▶ THE PROBLEM
Output only the lines of the entries that follow, starting at the one with "orange rectangle: moved 1 px right, 2 px up" and running down to the one with "yellow semicircle: rotated", both included and unchanged.

▶ DATA FOR PROCESSING

•••

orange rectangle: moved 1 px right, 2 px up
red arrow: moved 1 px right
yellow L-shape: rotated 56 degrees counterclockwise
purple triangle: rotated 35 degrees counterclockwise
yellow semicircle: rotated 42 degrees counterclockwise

•••

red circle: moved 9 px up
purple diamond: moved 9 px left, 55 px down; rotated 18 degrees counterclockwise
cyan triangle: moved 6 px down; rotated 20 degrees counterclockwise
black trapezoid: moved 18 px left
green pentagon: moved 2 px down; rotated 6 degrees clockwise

•••

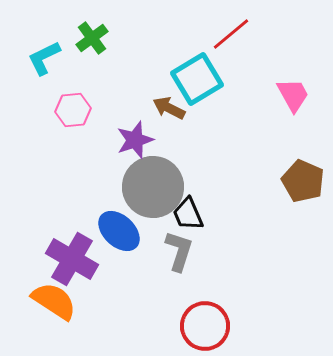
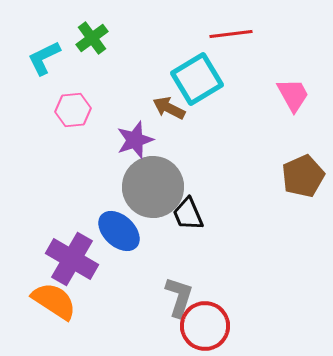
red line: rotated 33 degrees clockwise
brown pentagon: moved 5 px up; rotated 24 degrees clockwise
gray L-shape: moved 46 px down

•••

▶ SOLUTION TO THE PROBLEM
orange rectangle: moved 1 px right, 2 px up
red arrow: moved 1 px right
yellow L-shape: rotated 56 degrees counterclockwise
purple triangle: rotated 35 degrees counterclockwise
yellow semicircle: rotated 42 degrees counterclockwise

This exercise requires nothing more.